__What is required__
Return exactly the run of lines that begins at the line containing "shifted | RedRuler" and ends at the last line of the material below; pictures stay out.

__Given data__

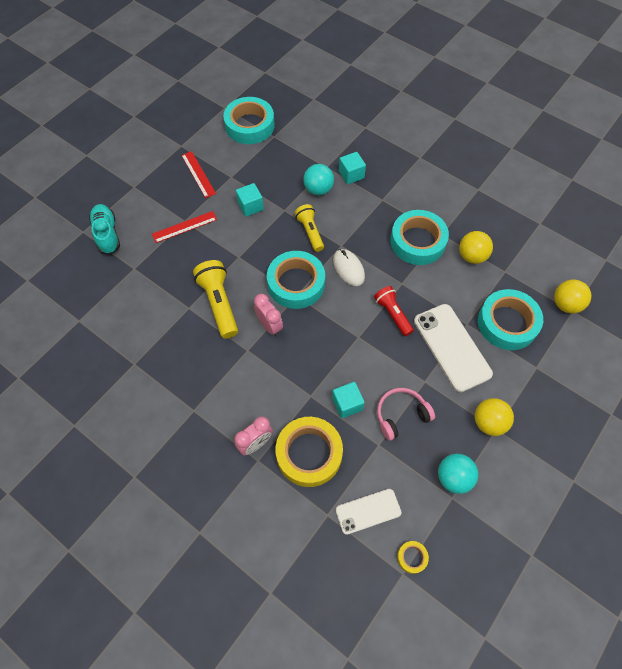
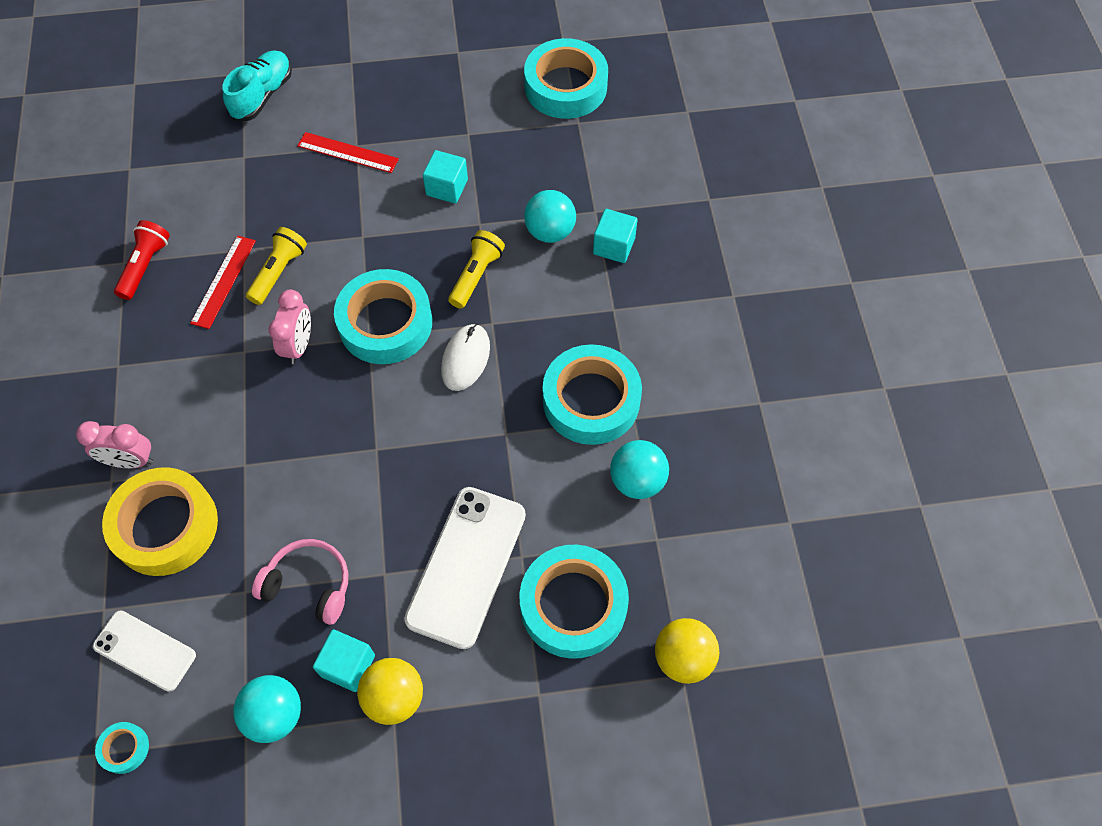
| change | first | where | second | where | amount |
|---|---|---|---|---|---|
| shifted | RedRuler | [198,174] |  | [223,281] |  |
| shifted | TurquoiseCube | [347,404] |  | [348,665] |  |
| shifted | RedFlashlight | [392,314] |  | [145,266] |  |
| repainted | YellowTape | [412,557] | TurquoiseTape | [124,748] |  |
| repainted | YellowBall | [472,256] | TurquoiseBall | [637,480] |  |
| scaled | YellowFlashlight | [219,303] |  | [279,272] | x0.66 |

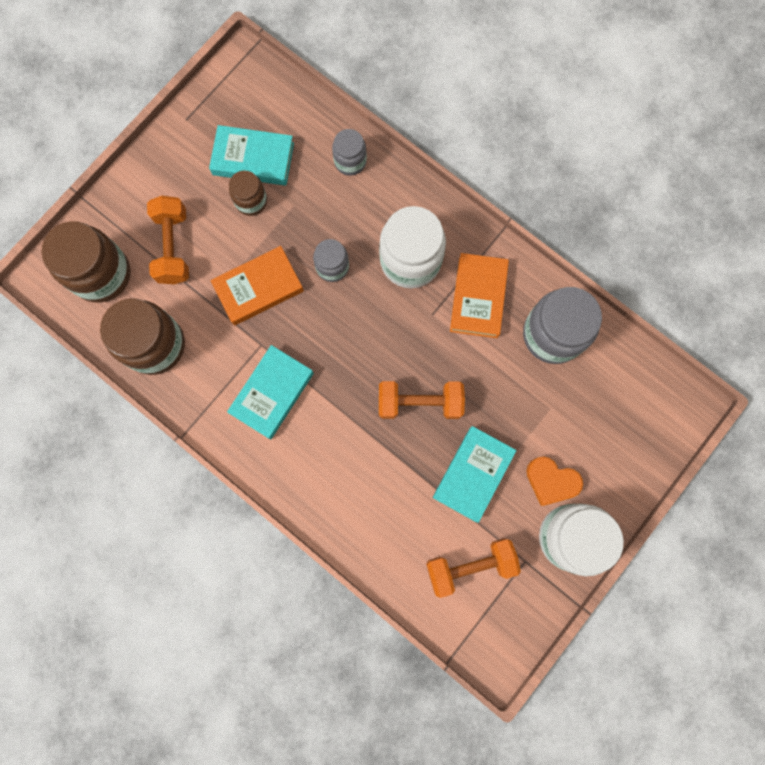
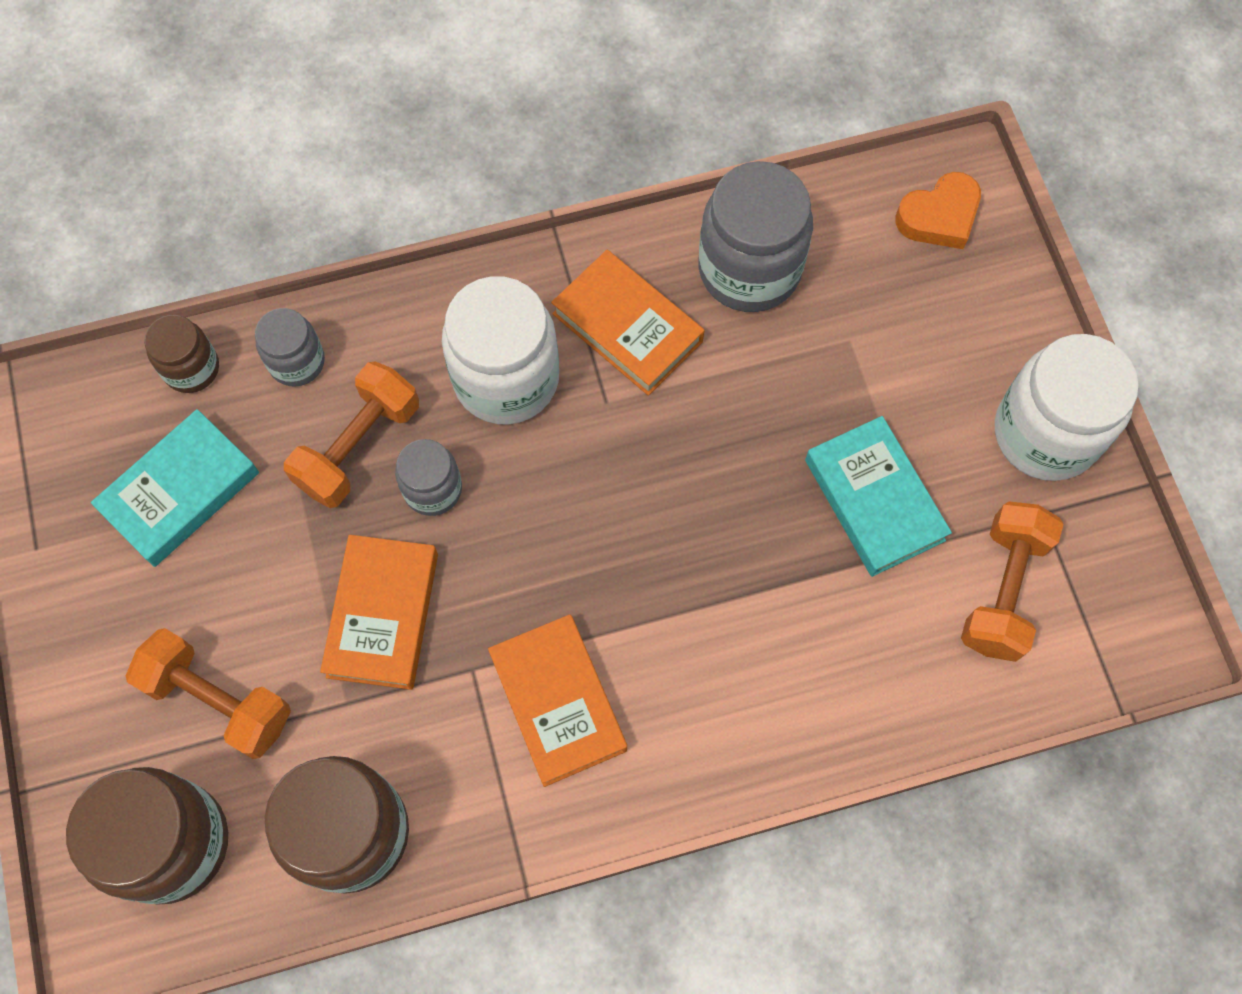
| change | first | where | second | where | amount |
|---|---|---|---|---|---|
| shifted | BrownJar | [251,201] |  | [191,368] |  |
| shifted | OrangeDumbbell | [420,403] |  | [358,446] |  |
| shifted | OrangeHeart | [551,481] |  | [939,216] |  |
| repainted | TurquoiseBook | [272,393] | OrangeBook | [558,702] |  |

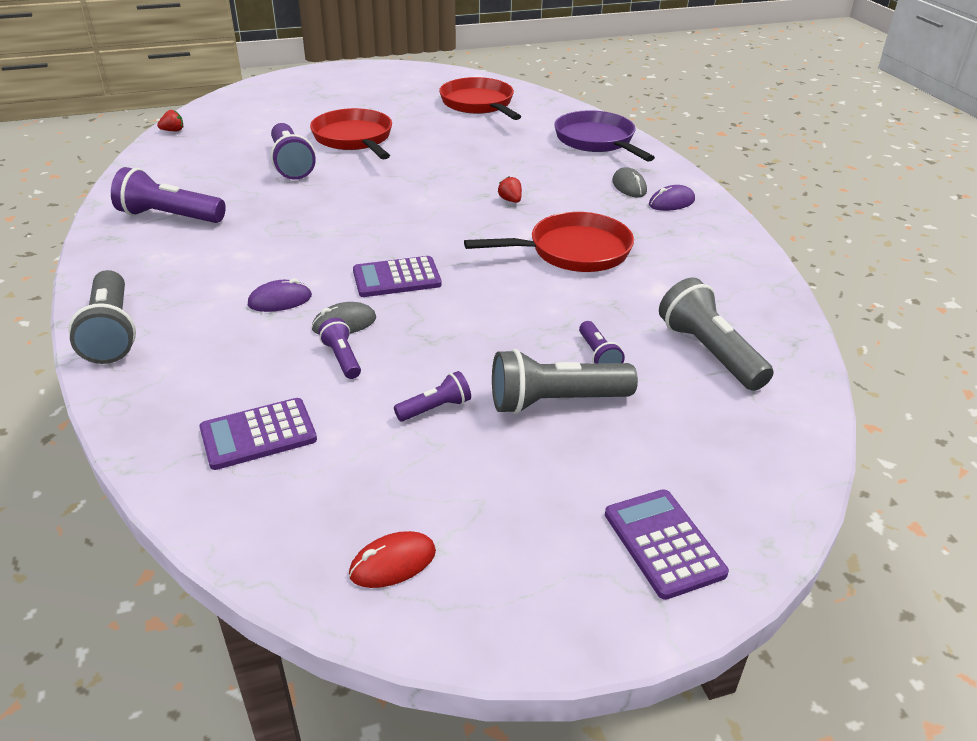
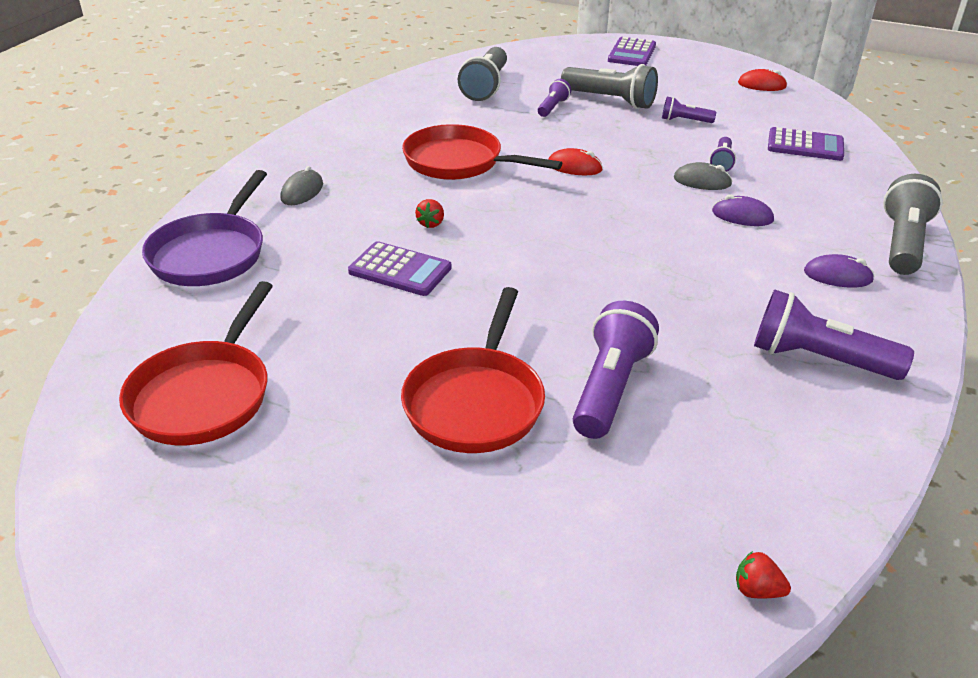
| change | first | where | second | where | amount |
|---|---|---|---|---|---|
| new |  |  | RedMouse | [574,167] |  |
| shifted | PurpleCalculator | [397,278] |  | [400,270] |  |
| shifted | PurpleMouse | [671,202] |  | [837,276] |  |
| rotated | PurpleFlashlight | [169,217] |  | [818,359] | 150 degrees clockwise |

__Task output__
| shifted | RedRuler | [198,174] |  | [223,281] |  |
| shifted | TurquoiseCube | [347,404] |  | [348,665] |  |
| shifted | RedFlashlight | [392,314] |  | [145,266] |  |
| repainted | YellowTape | [412,557] | TurquoiseTape | [124,748] |  |
| repainted | YellowBall | [472,256] | TurquoiseBall | [637,480] |  |
| scaled | YellowFlashlight | [219,303] |  | [279,272] | x0.66 |

| change | first | where | second | where | amount |
|---|---|---|---|---|---|
| shifted | BrownJar | [251,201] |  | [191,368] |  |
| shifted | OrangeDumbbell | [420,403] |  | [358,446] |  |
| shifted | OrangeHeart | [551,481] |  | [939,216] |  |
| repainted | TurquoiseBook | [272,393] | OrangeBook | [558,702] |  |

| change | first | where | second | where | amount |
|---|---|---|---|---|---|
| new |  |  | RedMouse | [574,167] |  |
| shifted | PurpleCalculator | [397,278] |  | [400,270] |  |
| shifted | PurpleMouse | [671,202] |  | [837,276] |  |
| rotated | PurpleFlashlight | [169,217] |  | [818,359] | 150 degrees clockwise |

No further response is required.